[Records from a dataset]
################
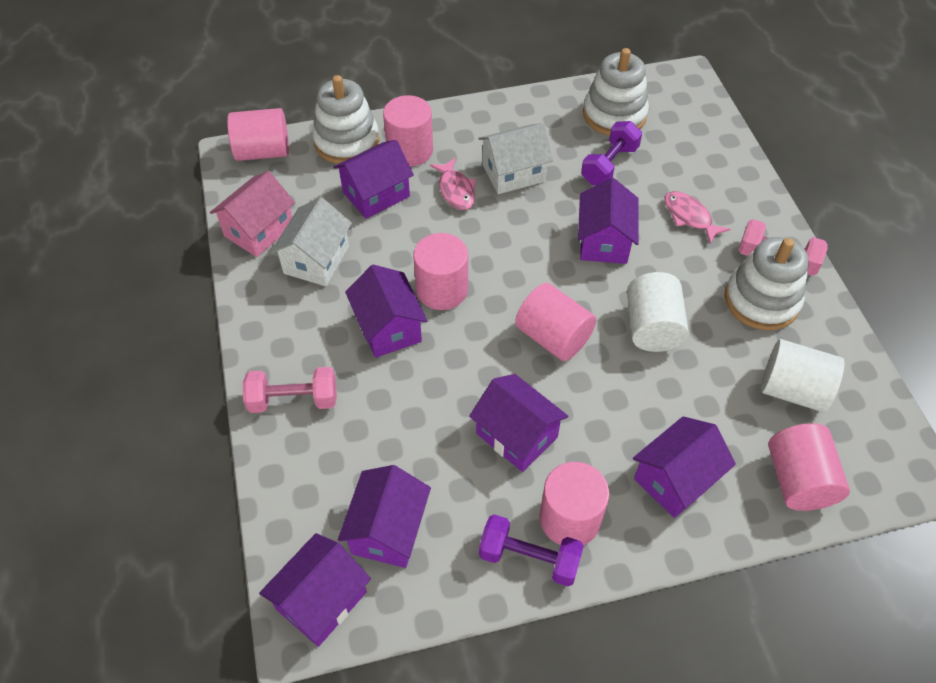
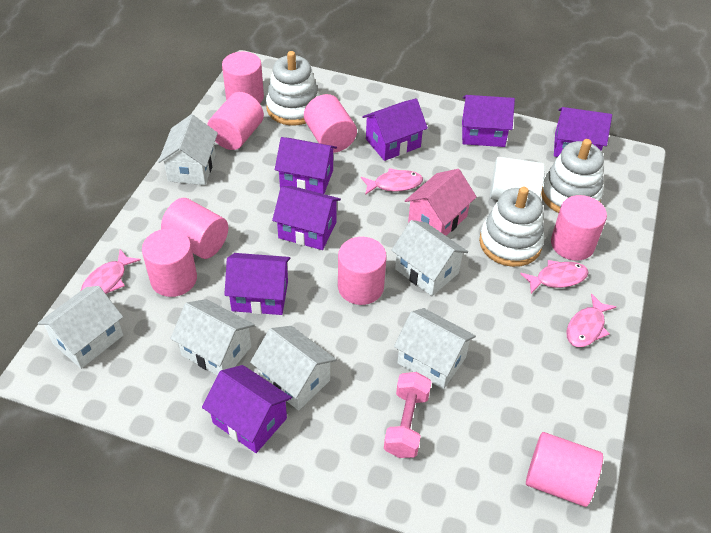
pink cylinder: 6 -> 8
pink dumbbell: 2 -> 1
pink fish: 2 -> 4
purple dumbbell: 2 -> 0
white cylinder: 2 -> 1
white house: 2 -> 6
################
Please transcribe every entry above exactly, leaving out any pictures.

TASK SOLUTION -
pink cylinder: 6 -> 8
pink dumbbell: 2 -> 1
pink fish: 2 -> 4
purple dumbbell: 2 -> 0
white cylinder: 2 -> 1
white house: 2 -> 6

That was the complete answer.